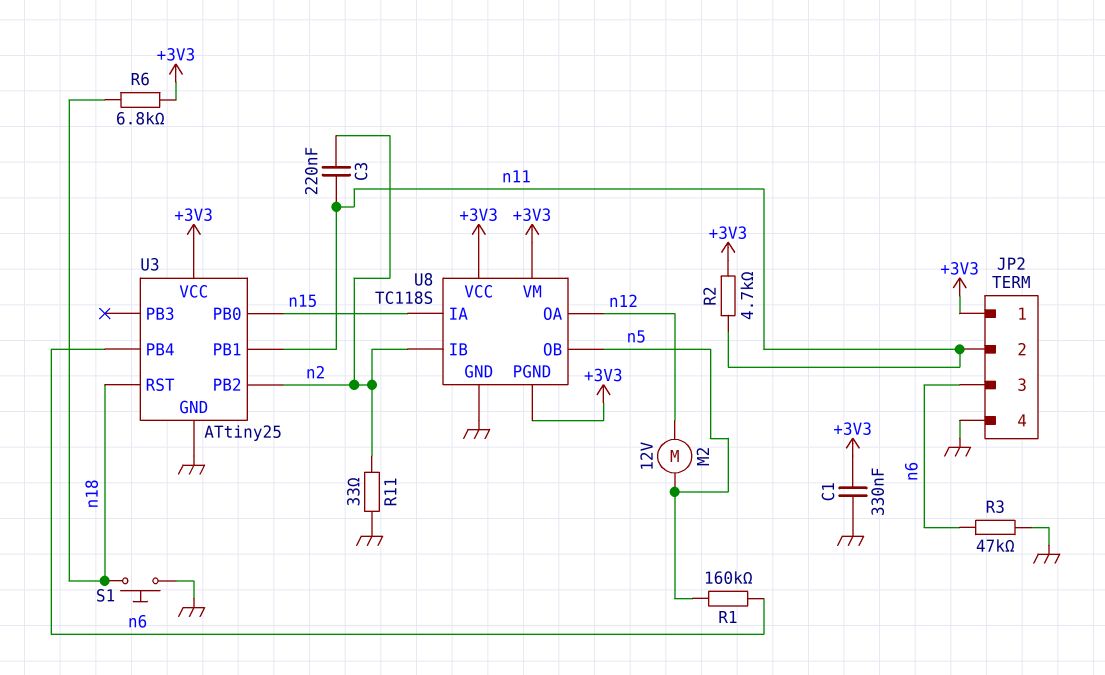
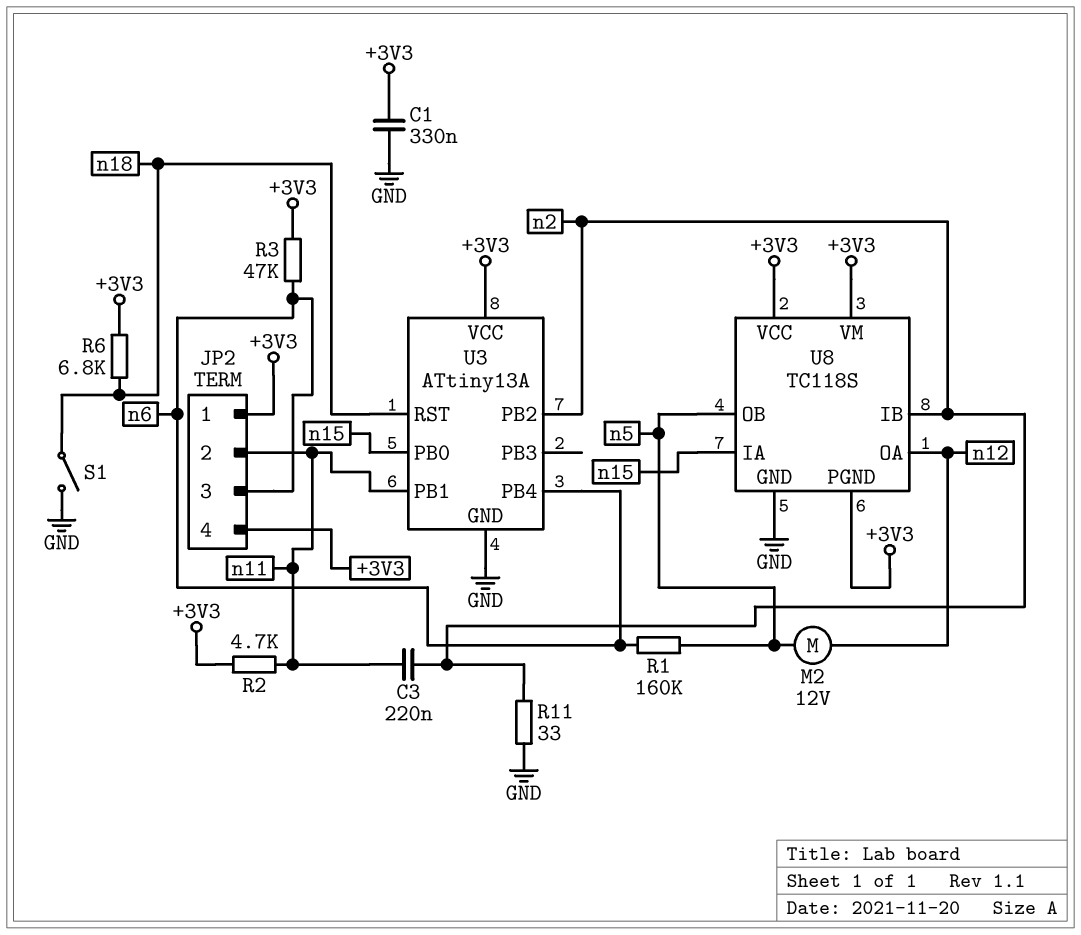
JP2 pin 4: GND -> +3V3
R3: 47k (GND, n6) -> 47k (+3V3, n6)
S1: button (GND, n18) -> switch (GND, n18)
U3: ATtiny25 -> ATtiny13A

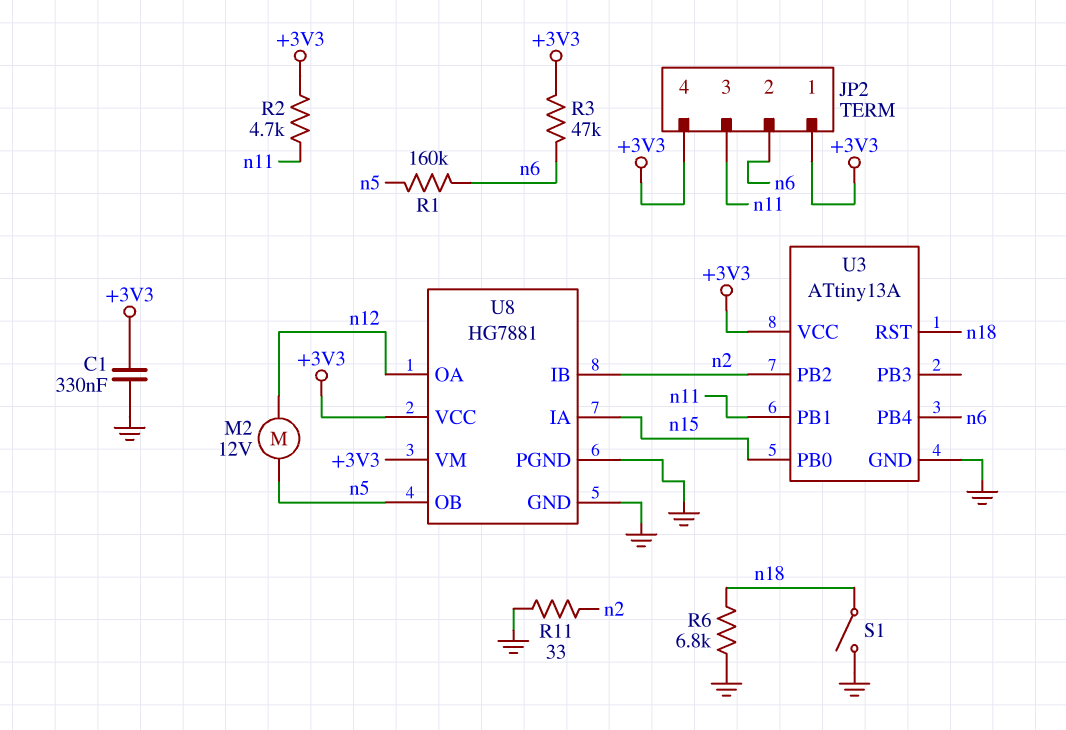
C3: 220nF (n2, n11) -> none
JP2 pin 2: n11 -> n6
JP2 pin 3: n6 -> n11
R6: 6.8k (+3V3, n18) -> 6.8k (GND, n18)
U8: TC118S -> HG7881
U8 pin PGND: +3V3 -> GND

# What to work on
The required output is the exact sequence of lines from the one containing "R6: 6.8k (+3V3, n18) -> 6.8k (GND, n18)" through the end of the listing, both endpoints included.

# Solution for this exercise
R6: 6.8k (+3V3, n18) -> 6.8k (GND, n18)
U8: TC118S -> HG7881
U8 pin PGND: +3V3 -> GND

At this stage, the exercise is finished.